What this task involves:
Every line of the material is to be quoted verbatim, minus the pictures.

--- Given data ---

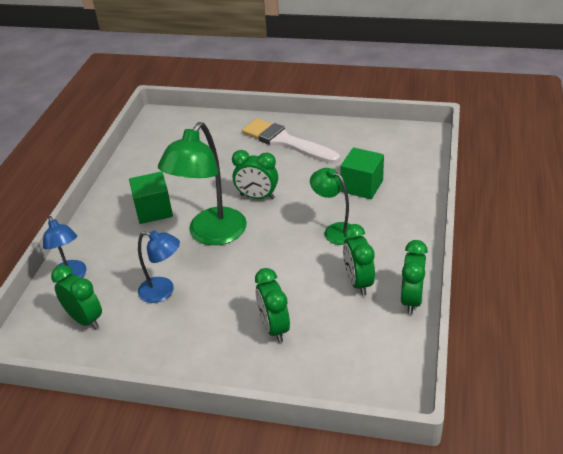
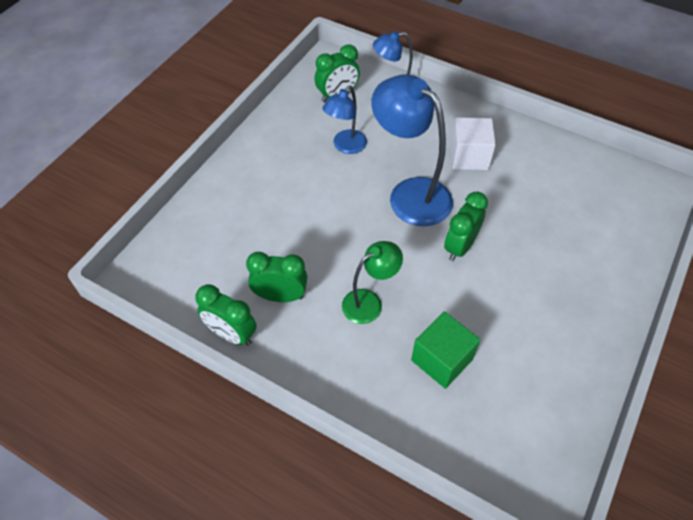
camera: 105 degrees right, 15 degrees up
(154, 210) = (469, 156): green cube -> white cube
(211, 235) = (410, 194): green lamp -> blue lamp
(274, 328) = (259, 213): green clock -> none
(286, 142) = (569, 306): white brush -> none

---

Your solution:
camera: 105 degrees right, 15 degrees up
(154, 210) = (469, 156): green cube -> white cube
(211, 235) = (410, 194): green lamp -> blue lamp
(274, 328) = (259, 213): green clock -> none
(286, 142) = (569, 306): white brush -> none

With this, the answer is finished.